**Recorded data**:
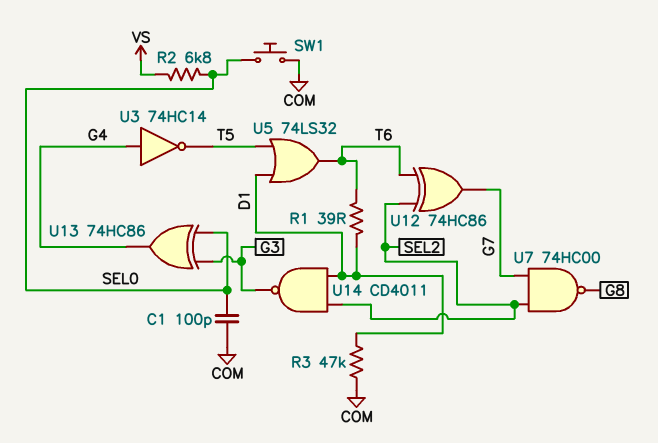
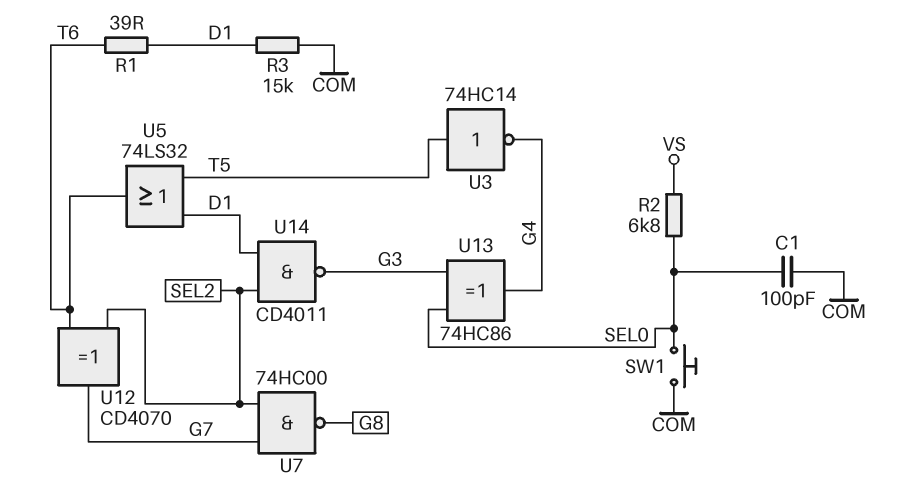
R3: 47k (COM, D1) -> 15k (COM, D1)
U3: NOT 74HC14 (in G4, out T5) -> NOT 74HC14 (in T5, out G4)
U12: XOR 74HC86 (in SEL2, in T6, out G7) -> XOR CD4070 (in SEL2, in T6, out G7)

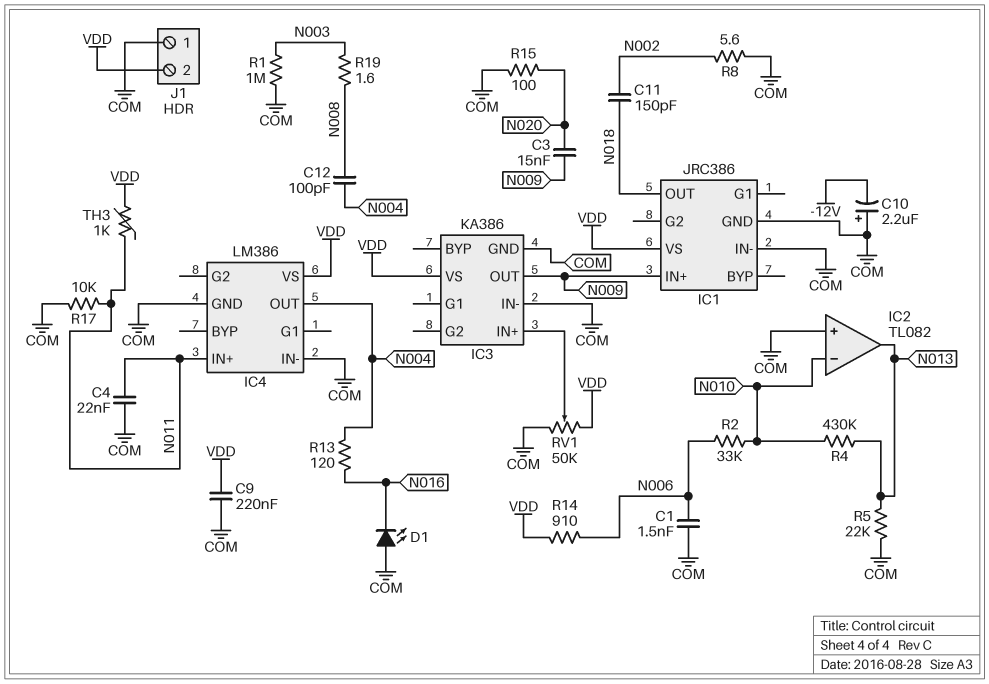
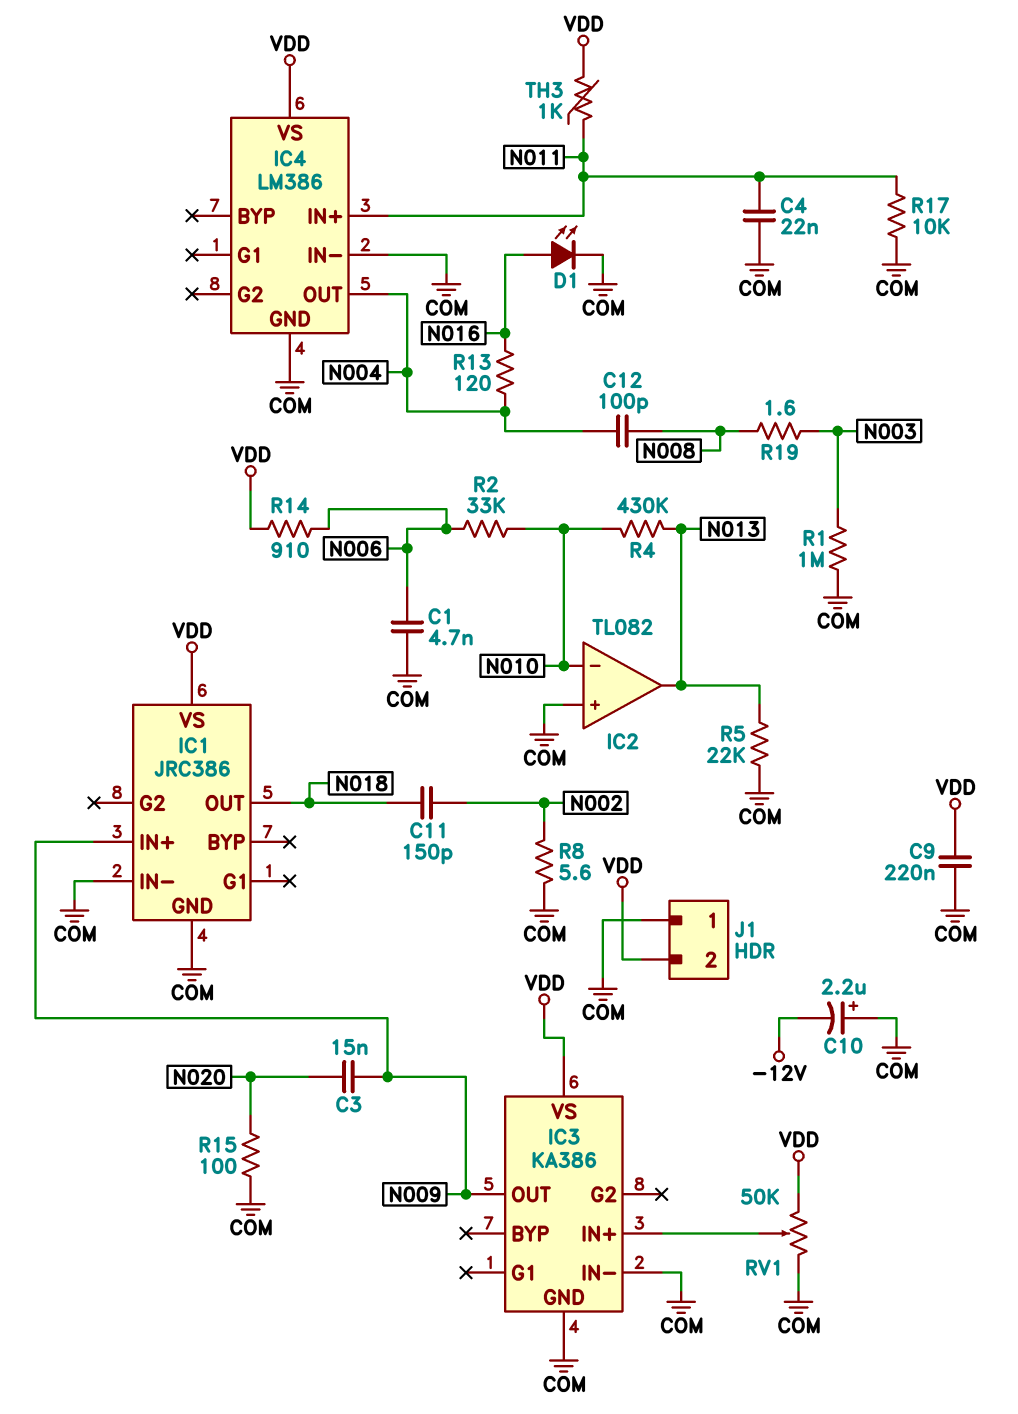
C1: 1.5nF (COM, N006) -> 4.7nF (COM, N006)
D1: LED (A COM, K N016) -> LED (A N016, K COM)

**Your objective**: All that is needed is an exact copy of the entries above, minus the pictures.

**Solution to this task**:
R3: 47k (COM, D1) -> 15k (COM, D1)
U3: NOT 74HC14 (in G4, out T5) -> NOT 74HC14 (in T5, out G4)
U12: XOR 74HC86 (in SEL2, in T6, out G7) -> XOR CD4070 (in SEL2, in T6, out G7)

C1: 1.5nF (COM, N006) -> 4.7nF (COM, N006)
D1: LED (A COM, K N016) -> LED (A N016, K COM)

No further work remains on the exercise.